◆ Brief ◆
Images do not belong in the copy; retype the rest of the entries below exactly.

Stored records:
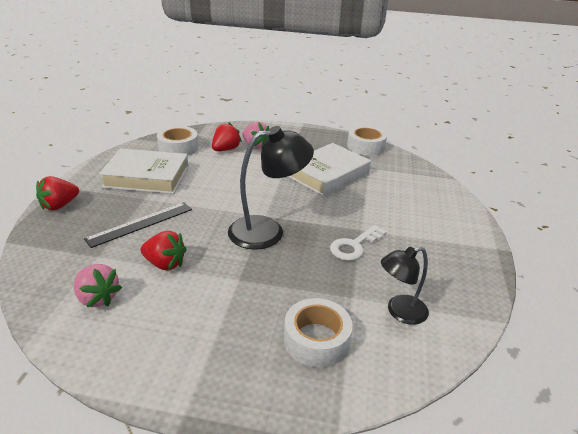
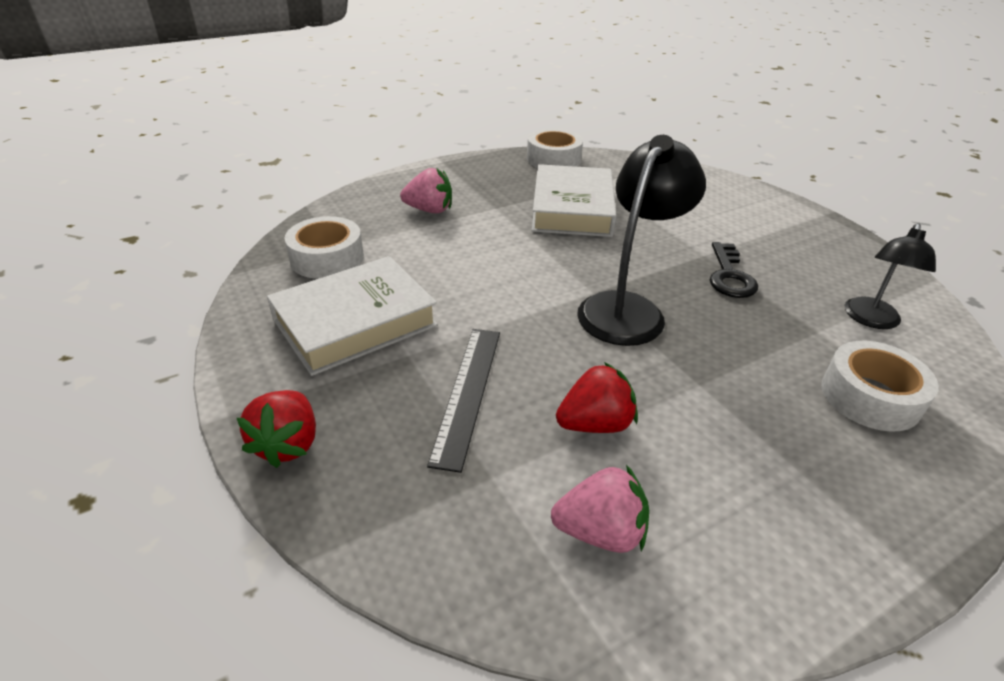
camera: 40 degrees left, 5 degrees up
(225, 149) = (399, 231): red strawberry -> none
(354, 246) = (729, 276): white key -> black key

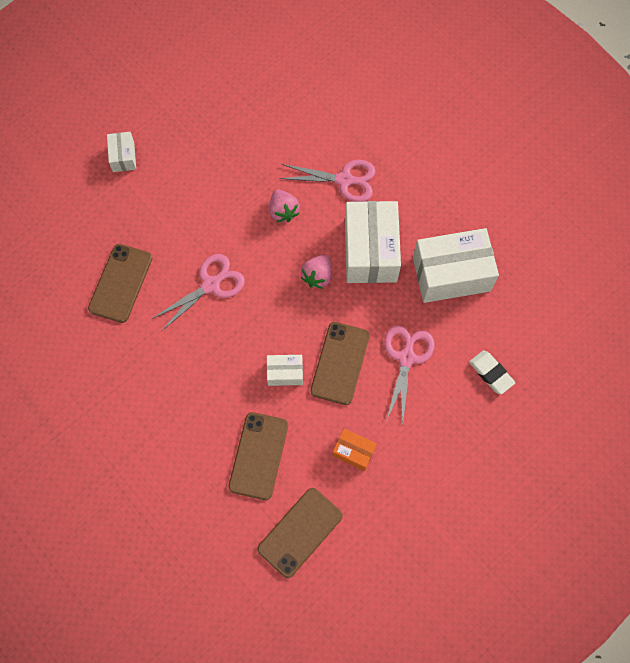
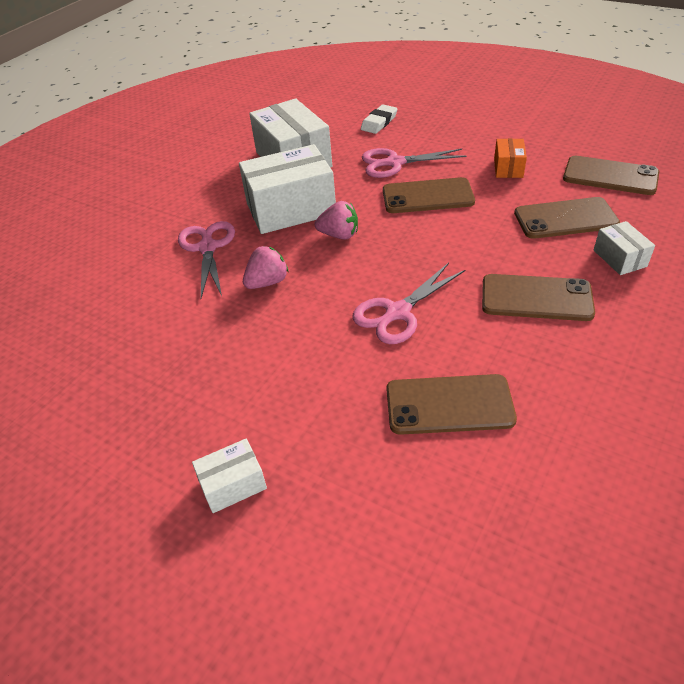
camera: 105 degrees left, 25 degrees down
(182, 381) = (536, 298): none -> brown phone
(211, 284) = (397, 313): pink scissors -> pink scissors turned 75 degrees counterclockwise
(285, 373) = (465, 226): white box -> white box (619, 258)

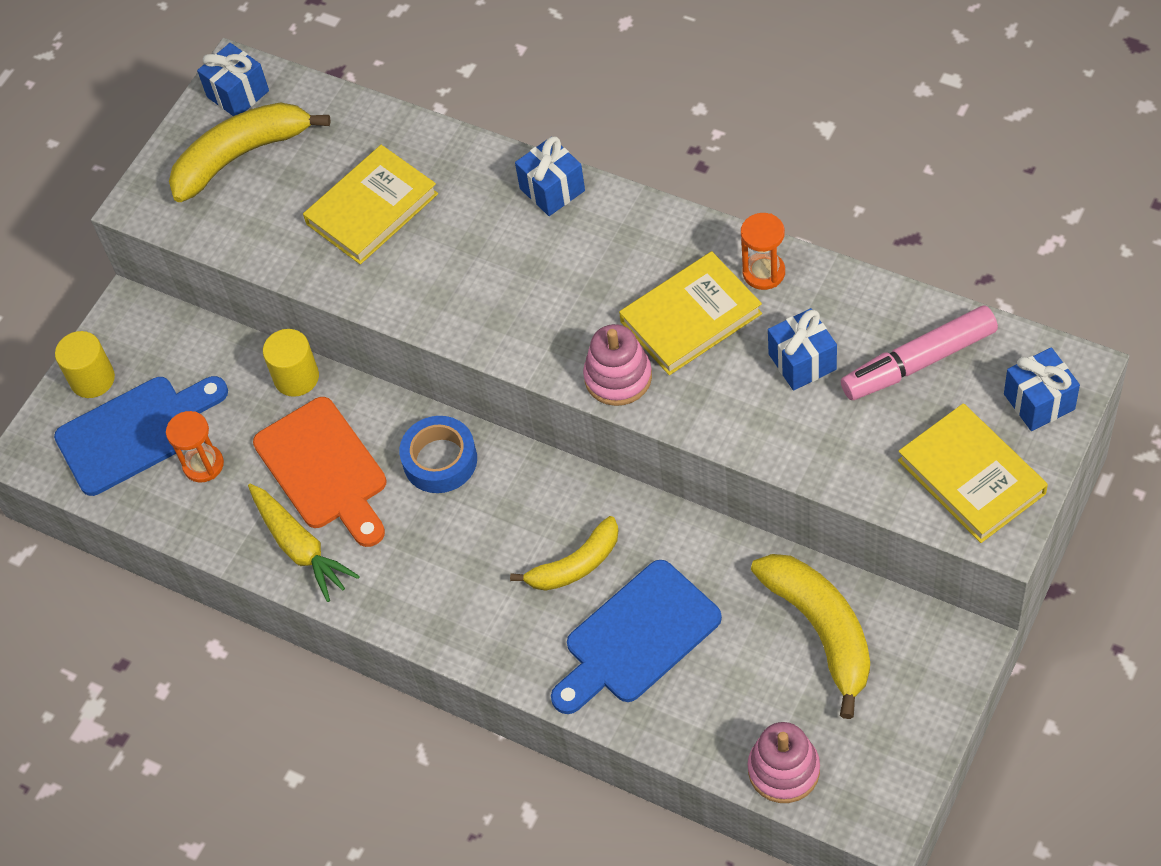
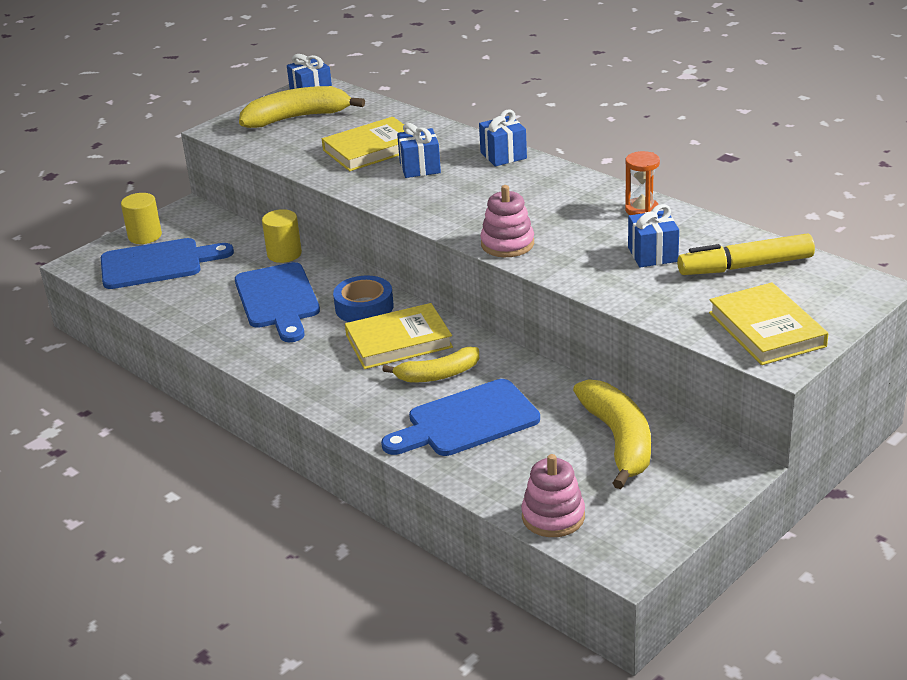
camera: 10 degrees right, 25 degrees down
(203, 465) = (194, 285): orange hourglass -> none
(300, 547) = (238, 335): yellow carrot -> none
(324, 469) = (278, 299): orange cutting board -> blue cutting board
(691, 318) = (576, 223): yellow book -> yellow book (399, 341)
(918, 362) = (745, 266): pink marker -> yellow marker
(1039, 402) = (837, 298): blue gift -> blue gift (420, 168)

◆ Expected answer ◆
camera: 40 degrees left, 5 degrees up
(225, 149) = (399, 231): red strawberry -> none
(354, 246) = (729, 276): white key -> black key

camera: 105 degrees left, 25 degrees down
(182, 381) = (536, 298): none -> brown phone
(211, 284) = (397, 313): pink scissors -> pink scissors turned 75 degrees counterclockwise
(285, 373) = (465, 226): white box -> white box (619, 258)

camera: 10 degrees right, 25 degrees down
(203, 465) = (194, 285): orange hourglass -> none
(300, 547) = (238, 335): yellow carrot -> none
(324, 469) = (278, 299): orange cutting board -> blue cutting board
(691, 318) = (576, 223): yellow book -> yellow book (399, 341)
(918, 362) = (745, 266): pink marker -> yellow marker
(1039, 402) = (837, 298): blue gift -> blue gift (420, 168)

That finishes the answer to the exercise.